Word for word, repeat the entries, minus the pictures.
Segment Start: GIVEN RECORDS
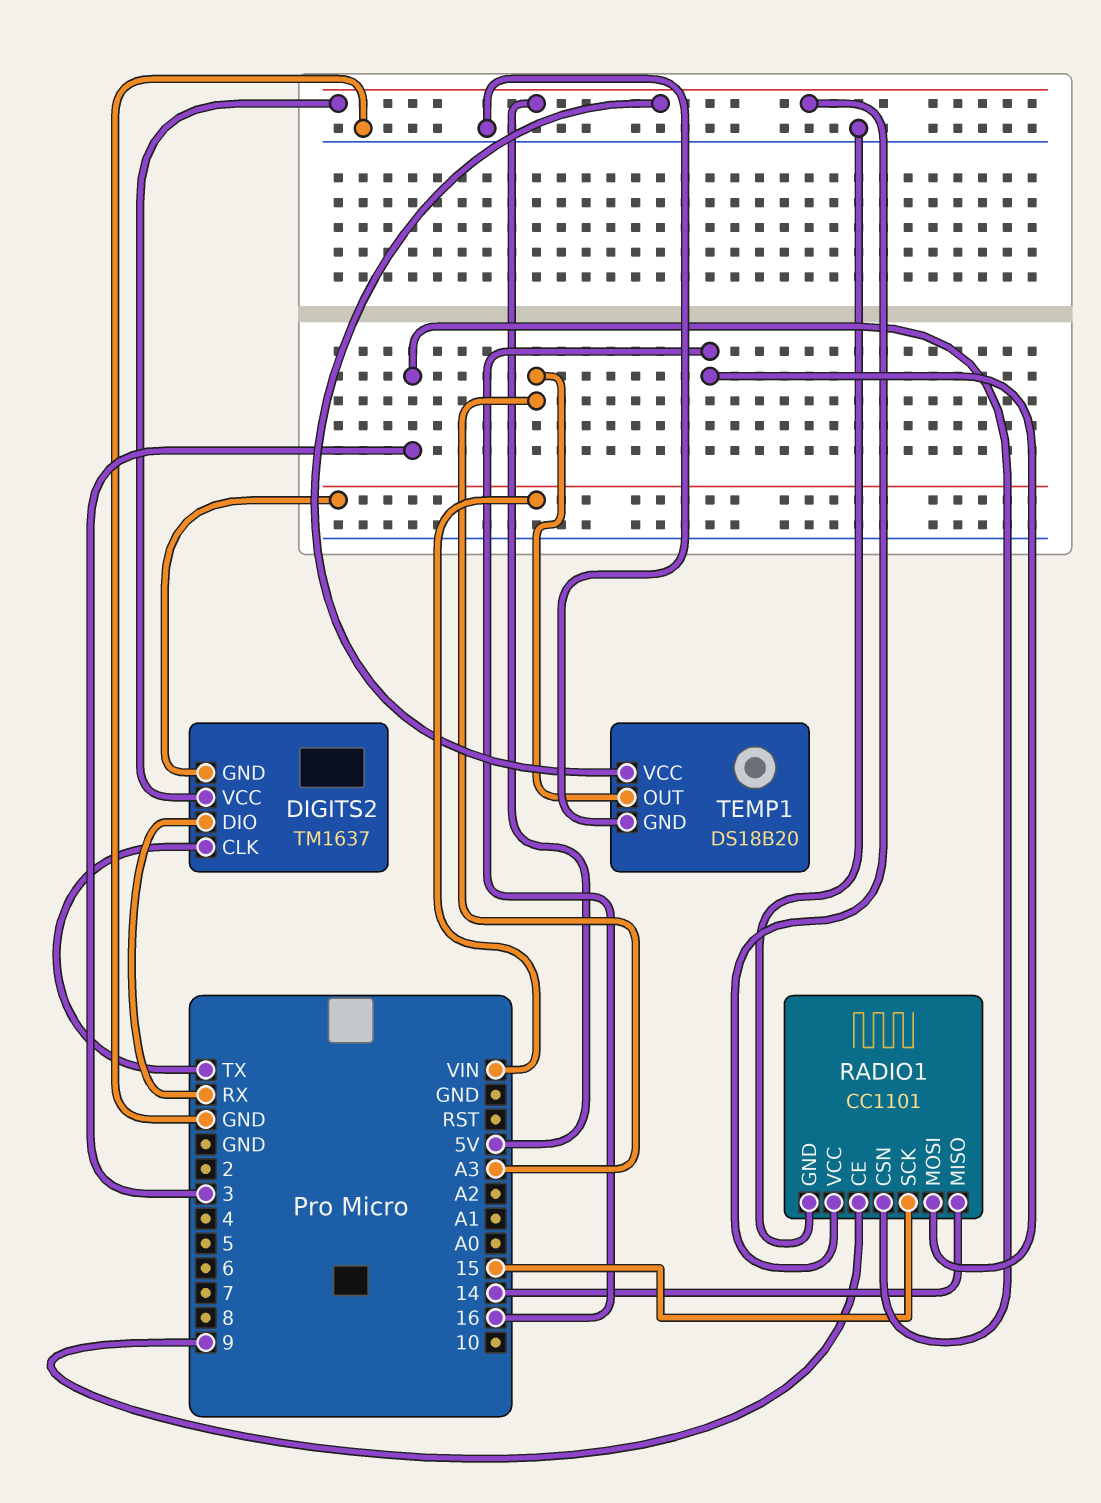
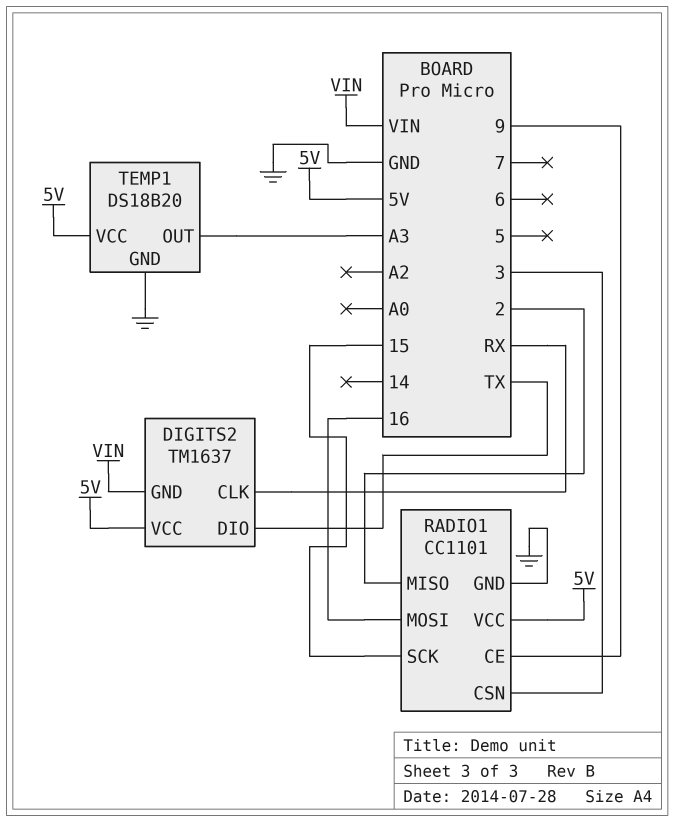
DIGITS2 pin CLK: TX -> RX
DIGITS2 pin DIO: RX -> TX
RADIO1 pin MISO: 14 -> 2

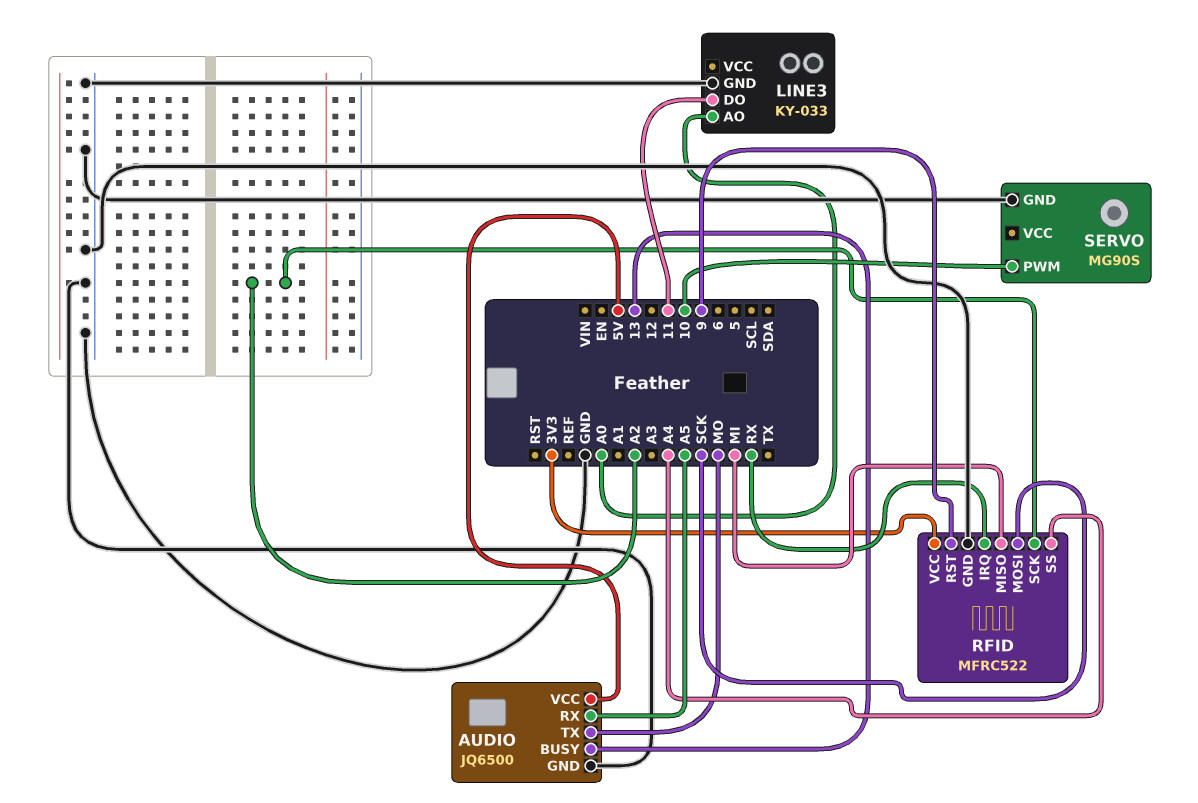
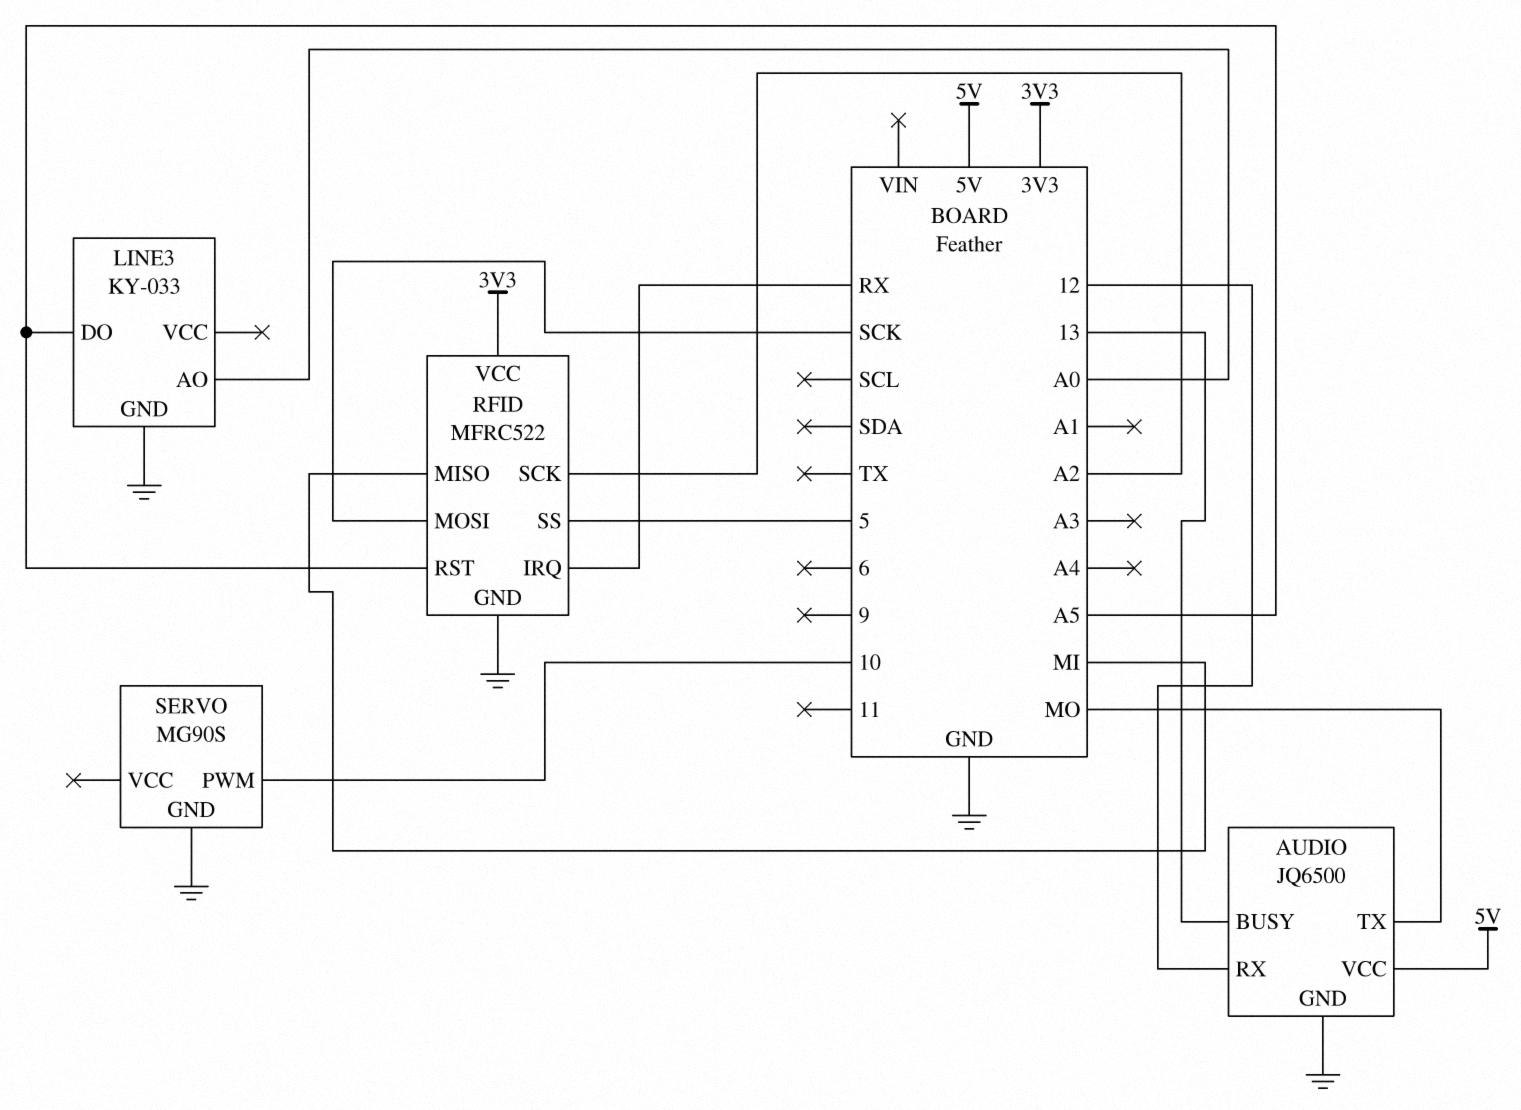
AUDIO pin RX: A5 -> 12
LINE3 pin DO: 11 -> A5
RFID pin RST: 9 -> A5
RFID pin SS: A4 -> 5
Segment End: GIVEN RECORDS
◆ **RESPONSE BELOW**
DIGITS2 pin CLK: TX -> RX
DIGITS2 pin DIO: RX -> TX
RADIO1 pin MISO: 14 -> 2

AUDIO pin RX: A5 -> 12
LINE3 pin DO: 11 -> A5
RFID pin RST: 9 -> A5
RFID pin SS: A4 -> 5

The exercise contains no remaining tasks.